**Task goal**:
If a line below contains the word "shape", count it; give only the total.

START Input records

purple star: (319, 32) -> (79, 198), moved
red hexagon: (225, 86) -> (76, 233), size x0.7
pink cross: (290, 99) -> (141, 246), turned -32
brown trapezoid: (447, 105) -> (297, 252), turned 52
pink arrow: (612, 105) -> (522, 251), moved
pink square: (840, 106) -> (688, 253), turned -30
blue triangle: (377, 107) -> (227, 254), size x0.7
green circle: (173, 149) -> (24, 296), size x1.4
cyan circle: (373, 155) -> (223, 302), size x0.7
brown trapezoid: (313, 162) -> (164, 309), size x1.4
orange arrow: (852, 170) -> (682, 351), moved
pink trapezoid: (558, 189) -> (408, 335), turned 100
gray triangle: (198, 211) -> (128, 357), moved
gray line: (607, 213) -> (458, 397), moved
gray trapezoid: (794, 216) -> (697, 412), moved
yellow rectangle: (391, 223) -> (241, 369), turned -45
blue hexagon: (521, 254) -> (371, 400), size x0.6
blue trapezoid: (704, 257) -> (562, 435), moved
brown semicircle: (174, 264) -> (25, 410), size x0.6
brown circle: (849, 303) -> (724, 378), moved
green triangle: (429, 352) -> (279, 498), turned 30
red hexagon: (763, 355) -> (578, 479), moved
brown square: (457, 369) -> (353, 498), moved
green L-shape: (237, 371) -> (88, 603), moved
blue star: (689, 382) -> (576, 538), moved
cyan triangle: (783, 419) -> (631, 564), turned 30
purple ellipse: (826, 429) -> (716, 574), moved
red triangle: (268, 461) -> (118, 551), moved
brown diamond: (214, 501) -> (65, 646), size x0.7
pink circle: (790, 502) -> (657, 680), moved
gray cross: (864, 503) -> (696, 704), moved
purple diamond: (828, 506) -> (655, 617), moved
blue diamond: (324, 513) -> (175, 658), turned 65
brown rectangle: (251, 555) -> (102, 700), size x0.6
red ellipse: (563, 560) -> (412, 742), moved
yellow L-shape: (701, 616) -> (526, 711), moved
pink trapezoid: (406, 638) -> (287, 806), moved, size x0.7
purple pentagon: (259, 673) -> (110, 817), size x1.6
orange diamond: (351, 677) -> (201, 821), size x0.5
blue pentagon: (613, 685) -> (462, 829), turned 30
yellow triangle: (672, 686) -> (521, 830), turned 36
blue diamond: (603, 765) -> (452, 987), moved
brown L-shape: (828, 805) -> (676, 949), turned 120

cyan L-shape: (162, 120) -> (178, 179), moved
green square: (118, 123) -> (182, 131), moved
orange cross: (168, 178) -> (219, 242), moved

END Input records

**Task result**:
4